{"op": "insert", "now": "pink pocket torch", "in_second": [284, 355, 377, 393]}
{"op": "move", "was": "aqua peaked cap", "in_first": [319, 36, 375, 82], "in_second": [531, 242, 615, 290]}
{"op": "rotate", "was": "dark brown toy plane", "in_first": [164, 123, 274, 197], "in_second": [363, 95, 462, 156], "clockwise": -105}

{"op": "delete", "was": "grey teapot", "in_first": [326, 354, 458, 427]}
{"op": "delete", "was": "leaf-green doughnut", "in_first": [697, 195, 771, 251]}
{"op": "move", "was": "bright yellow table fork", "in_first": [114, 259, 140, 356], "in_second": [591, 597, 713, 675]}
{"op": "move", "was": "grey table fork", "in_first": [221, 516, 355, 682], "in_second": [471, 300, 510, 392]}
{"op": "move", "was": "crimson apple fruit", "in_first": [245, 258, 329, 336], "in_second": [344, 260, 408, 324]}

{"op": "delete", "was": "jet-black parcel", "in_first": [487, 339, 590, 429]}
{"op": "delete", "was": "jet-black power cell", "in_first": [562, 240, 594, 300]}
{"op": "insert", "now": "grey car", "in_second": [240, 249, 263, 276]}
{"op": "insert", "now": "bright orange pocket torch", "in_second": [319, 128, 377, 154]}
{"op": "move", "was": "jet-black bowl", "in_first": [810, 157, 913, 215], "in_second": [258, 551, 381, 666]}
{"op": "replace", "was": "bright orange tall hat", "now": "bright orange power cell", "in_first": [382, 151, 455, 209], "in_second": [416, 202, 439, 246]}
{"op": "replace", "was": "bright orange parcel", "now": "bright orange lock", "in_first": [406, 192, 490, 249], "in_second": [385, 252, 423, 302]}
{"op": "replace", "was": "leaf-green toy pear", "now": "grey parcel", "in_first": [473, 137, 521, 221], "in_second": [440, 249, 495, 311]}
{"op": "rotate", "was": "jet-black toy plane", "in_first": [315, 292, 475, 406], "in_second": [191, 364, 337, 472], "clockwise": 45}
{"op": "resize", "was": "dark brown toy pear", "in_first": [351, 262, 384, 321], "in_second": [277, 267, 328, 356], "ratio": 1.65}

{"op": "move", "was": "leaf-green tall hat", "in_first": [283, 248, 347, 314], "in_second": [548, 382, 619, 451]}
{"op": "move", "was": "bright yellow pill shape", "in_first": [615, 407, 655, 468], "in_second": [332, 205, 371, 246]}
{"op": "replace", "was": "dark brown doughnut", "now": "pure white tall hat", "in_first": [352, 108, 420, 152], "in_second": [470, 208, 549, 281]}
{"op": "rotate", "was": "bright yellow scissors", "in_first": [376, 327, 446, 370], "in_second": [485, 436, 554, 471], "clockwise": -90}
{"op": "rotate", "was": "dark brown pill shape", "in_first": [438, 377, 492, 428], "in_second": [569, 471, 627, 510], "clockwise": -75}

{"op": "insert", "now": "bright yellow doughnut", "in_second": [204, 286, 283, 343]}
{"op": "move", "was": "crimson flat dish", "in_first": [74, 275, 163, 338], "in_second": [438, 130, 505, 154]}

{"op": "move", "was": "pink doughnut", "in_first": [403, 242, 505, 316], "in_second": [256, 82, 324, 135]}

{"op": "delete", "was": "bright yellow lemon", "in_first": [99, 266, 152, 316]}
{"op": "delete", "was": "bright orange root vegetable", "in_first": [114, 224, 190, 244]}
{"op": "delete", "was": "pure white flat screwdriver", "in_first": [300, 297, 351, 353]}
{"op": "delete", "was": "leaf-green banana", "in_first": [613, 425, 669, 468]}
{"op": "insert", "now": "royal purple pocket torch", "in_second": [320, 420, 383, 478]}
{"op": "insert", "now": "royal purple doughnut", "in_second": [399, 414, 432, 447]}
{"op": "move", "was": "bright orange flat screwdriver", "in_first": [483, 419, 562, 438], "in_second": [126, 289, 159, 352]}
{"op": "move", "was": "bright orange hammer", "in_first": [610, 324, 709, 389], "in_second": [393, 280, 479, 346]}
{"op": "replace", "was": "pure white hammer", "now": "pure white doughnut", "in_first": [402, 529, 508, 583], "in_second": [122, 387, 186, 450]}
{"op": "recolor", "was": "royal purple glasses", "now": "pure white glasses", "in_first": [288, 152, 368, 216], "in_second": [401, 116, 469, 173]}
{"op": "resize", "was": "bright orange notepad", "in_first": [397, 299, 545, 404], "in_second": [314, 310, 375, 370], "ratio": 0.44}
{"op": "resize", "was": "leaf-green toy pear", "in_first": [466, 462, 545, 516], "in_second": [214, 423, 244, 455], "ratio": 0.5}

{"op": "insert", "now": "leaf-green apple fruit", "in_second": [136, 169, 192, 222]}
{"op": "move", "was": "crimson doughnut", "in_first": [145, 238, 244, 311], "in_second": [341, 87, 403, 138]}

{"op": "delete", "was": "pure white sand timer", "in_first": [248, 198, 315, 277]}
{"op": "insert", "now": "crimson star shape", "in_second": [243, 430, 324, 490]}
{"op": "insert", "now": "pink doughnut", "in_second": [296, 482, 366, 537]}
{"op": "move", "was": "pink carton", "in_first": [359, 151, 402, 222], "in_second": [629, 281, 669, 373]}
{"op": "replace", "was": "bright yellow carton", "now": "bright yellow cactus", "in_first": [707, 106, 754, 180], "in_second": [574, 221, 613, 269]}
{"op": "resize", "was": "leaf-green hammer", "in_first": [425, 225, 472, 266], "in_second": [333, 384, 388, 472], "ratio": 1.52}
* * *
| Prompt |
Exactly as shown, give every record again.

| Problem solution |
{"op": "insert", "now": "pink pocket torch", "in_second": [284, 355, 377, 393]}
{"op": "move", "was": "aqua peaked cap", "in_first": [319, 36, 375, 82], "in_second": [531, 242, 615, 290]}
{"op": "rotate", "was": "dark brown toy plane", "in_first": [164, 123, 274, 197], "in_second": [363, 95, 462, 156], "clockwise": -105}

{"op": "delete", "was": "grey teapot", "in_first": [326, 354, 458, 427]}
{"op": "delete", "was": "leaf-green doughnut", "in_first": [697, 195, 771, 251]}
{"op": "move", "was": "bright yellow table fork", "in_first": [114, 259, 140, 356], "in_second": [591, 597, 713, 675]}
{"op": "move", "was": "grey table fork", "in_first": [221, 516, 355, 682], "in_second": [471, 300, 510, 392]}
{"op": "move", "was": "crimson apple fruit", "in_first": [245, 258, 329, 336], "in_second": [344, 260, 408, 324]}

{"op": "delete", "was": "jet-black parcel", "in_first": [487, 339, 590, 429]}
{"op": "delete", "was": "jet-black power cell", "in_first": [562, 240, 594, 300]}
{"op": "insert", "now": "grey car", "in_second": [240, 249, 263, 276]}
{"op": "insert", "now": "bright orange pocket torch", "in_second": [319, 128, 377, 154]}
{"op": "move", "was": "jet-black bowl", "in_first": [810, 157, 913, 215], "in_second": [258, 551, 381, 666]}
{"op": "replace", "was": "bright orange tall hat", "now": "bright orange power cell", "in_first": [382, 151, 455, 209], "in_second": [416, 202, 439, 246]}
{"op": "replace", "was": "bright orange parcel", "now": "bright orange lock", "in_first": [406, 192, 490, 249], "in_second": [385, 252, 423, 302]}
{"op": "replace", "was": "leaf-green toy pear", "now": "grey parcel", "in_first": [473, 137, 521, 221], "in_second": [440, 249, 495, 311]}
{"op": "rotate", "was": "jet-black toy plane", "in_first": [315, 292, 475, 406], "in_second": [191, 364, 337, 472], "clockwise": 45}
{"op": "resize", "was": "dark brown toy pear", "in_first": [351, 262, 384, 321], "in_second": [277, 267, 328, 356], "ratio": 1.65}

{"op": "move", "was": "leaf-green tall hat", "in_first": [283, 248, 347, 314], "in_second": [548, 382, 619, 451]}
{"op": "move", "was": "bright yellow pill shape", "in_first": [615, 407, 655, 468], "in_second": [332, 205, 371, 246]}
{"op": "replace", "was": "dark brown doughnut", "now": "pure white tall hat", "in_first": [352, 108, 420, 152], "in_second": [470, 208, 549, 281]}
{"op": "rotate", "was": "bright yellow scissors", "in_first": [376, 327, 446, 370], "in_second": [485, 436, 554, 471], "clockwise": -90}
{"op": "rotate", "was": "dark brown pill shape", "in_first": [438, 377, 492, 428], "in_second": [569, 471, 627, 510], "clockwise": -75}

{"op": "insert", "now": "bright yellow doughnut", "in_second": [204, 286, 283, 343]}
{"op": "move", "was": "crimson flat dish", "in_first": [74, 275, 163, 338], "in_second": [438, 130, 505, 154]}

{"op": "move", "was": "pink doughnut", "in_first": [403, 242, 505, 316], "in_second": [256, 82, 324, 135]}

{"op": "delete", "was": "bright yellow lemon", "in_first": [99, 266, 152, 316]}
{"op": "delete", "was": "bright orange root vegetable", "in_first": [114, 224, 190, 244]}
{"op": "delete", "was": "pure white flat screwdriver", "in_first": [300, 297, 351, 353]}
{"op": "delete", "was": "leaf-green banana", "in_first": [613, 425, 669, 468]}
{"op": "insert", "now": "royal purple pocket torch", "in_second": [320, 420, 383, 478]}
{"op": "insert", "now": "royal purple doughnut", "in_second": [399, 414, 432, 447]}
{"op": "move", "was": "bright orange flat screwdriver", "in_first": [483, 419, 562, 438], "in_second": [126, 289, 159, 352]}
{"op": "move", "was": "bright orange hammer", "in_first": [610, 324, 709, 389], "in_second": [393, 280, 479, 346]}
{"op": "replace", "was": "pure white hammer", "now": "pure white doughnut", "in_first": [402, 529, 508, 583], "in_second": [122, 387, 186, 450]}
{"op": "recolor", "was": "royal purple glasses", "now": "pure white glasses", "in_first": [288, 152, 368, 216], "in_second": [401, 116, 469, 173]}
{"op": "resize", "was": "bright orange notepad", "in_first": [397, 299, 545, 404], "in_second": [314, 310, 375, 370], "ratio": 0.44}
{"op": "resize", "was": "leaf-green toy pear", "in_first": [466, 462, 545, 516], "in_second": [214, 423, 244, 455], "ratio": 0.5}

{"op": "insert", "now": "leaf-green apple fruit", "in_second": [136, 169, 192, 222]}
{"op": "move", "was": "crimson doughnut", "in_first": [145, 238, 244, 311], "in_second": [341, 87, 403, 138]}

{"op": "delete", "was": "pure white sand timer", "in_first": [248, 198, 315, 277]}
{"op": "insert", "now": "crimson star shape", "in_second": [243, 430, 324, 490]}
{"op": "insert", "now": "pink doughnut", "in_second": [296, 482, 366, 537]}
{"op": "move", "was": "pink carton", "in_first": [359, 151, 402, 222], "in_second": [629, 281, 669, 373]}
{"op": "replace", "was": "bright yellow carton", "now": "bright yellow cactus", "in_first": [707, 106, 754, 180], "in_second": [574, 221, 613, 269]}
{"op": "resize", "was": "leaf-green hammer", "in_first": [425, 225, 472, 266], "in_second": [333, 384, 388, 472], "ratio": 1.52}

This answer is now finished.